> EXERCISE GOAL
Exclude the pictures and repeat all of the data exactly.

> INPUT DATA
□ □ □

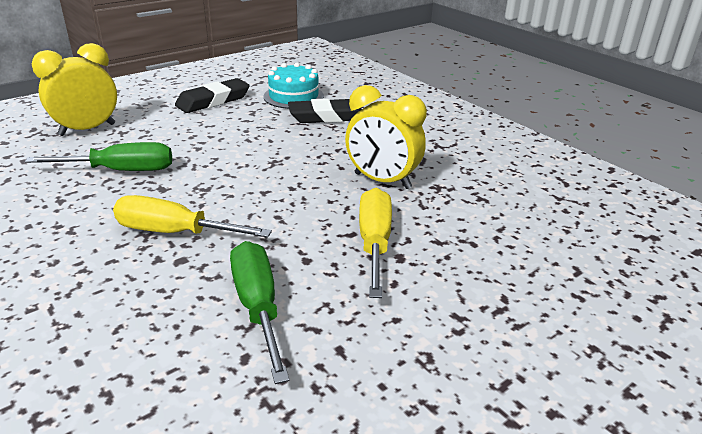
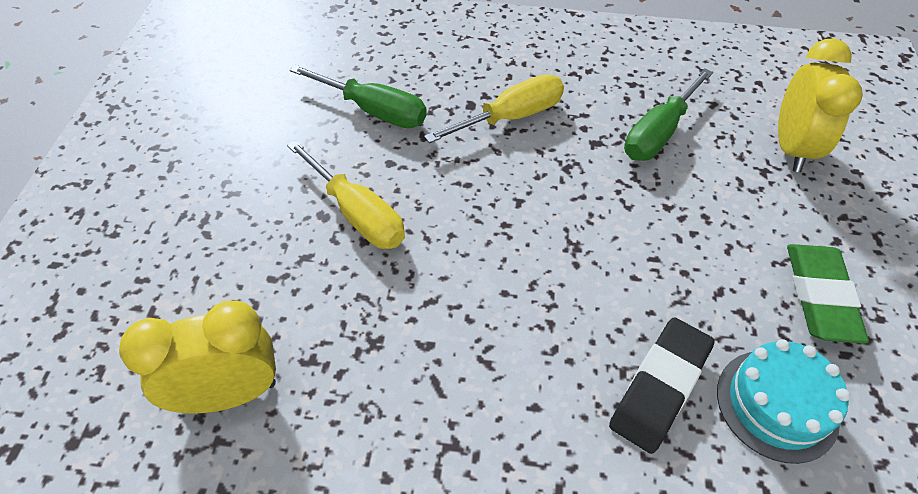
camera: 135 degrees right, 20 degrees up
(213, 101) = (820, 296): black eraser -> green eraser
(382, 181) = (438, 303): yellow clock -> yellow clock (228, 394)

□ □ □

> RESPONSE TO THE TASK
camera: 135 degrees right, 20 degrees up
(213, 101) = (820, 296): black eraser -> green eraser
(382, 181) = (438, 303): yellow clock -> yellow clock (228, 394)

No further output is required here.